== AIM OF THE EXERCISE ==
When you write out the listing, keep every character and omit the pictures.

== GIVEN DATA ==
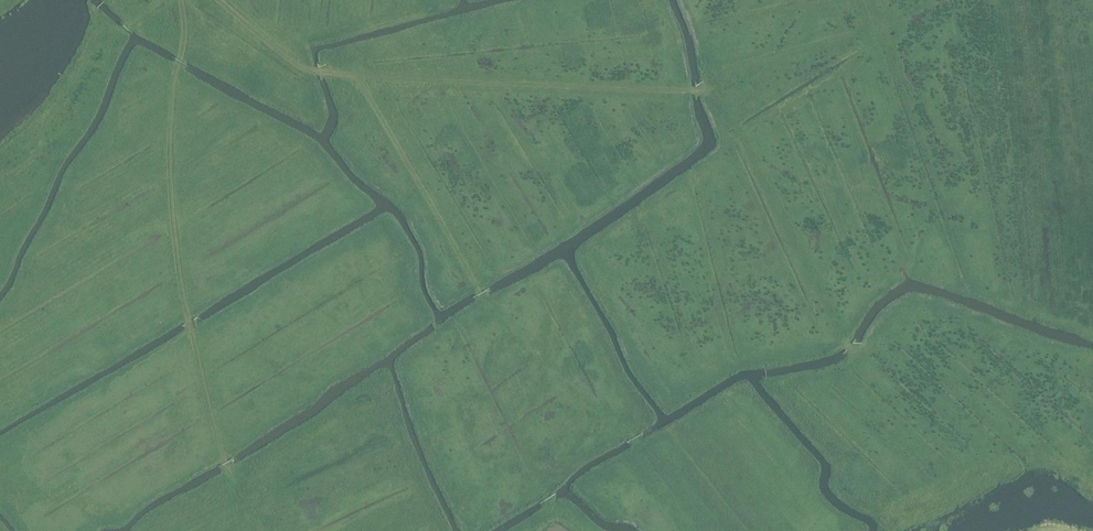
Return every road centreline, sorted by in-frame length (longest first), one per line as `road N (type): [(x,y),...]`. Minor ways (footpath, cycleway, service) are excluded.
road 1 (track): [(706,91),(331,77),(305,72),(222,0)]
road 2 (track): [(228,472),(176,233),(170,128),(184,49),(182,0)]
road 3 (track): [(642,449),(485,303),(357,78)]

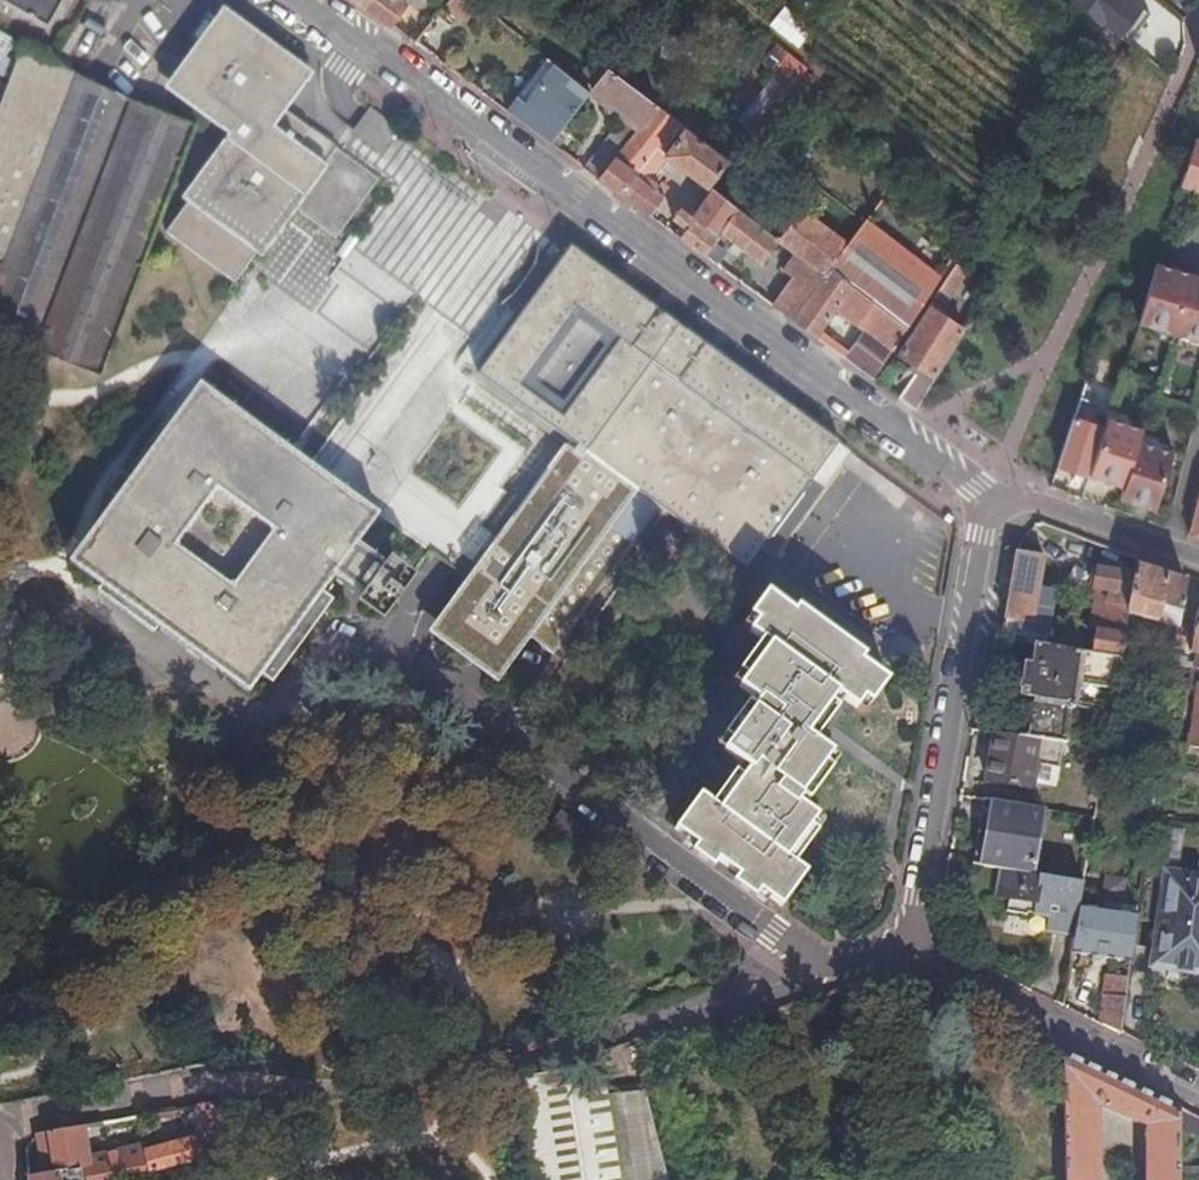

== YOUR SOLUTION ==
Return every road centreline, sorted by in-frame length (longest first), one per line as `road N (type): [(x,y),...]`. Minor ways (footpath, cycleway, service) are excluded.
road 1 (track): [(706,91),(331,77),(305,72),(222,0)]
road 2 (track): [(228,472),(176,233),(170,128),(184,49),(182,0)]
road 3 (track): [(642,449),(485,303),(357,78)]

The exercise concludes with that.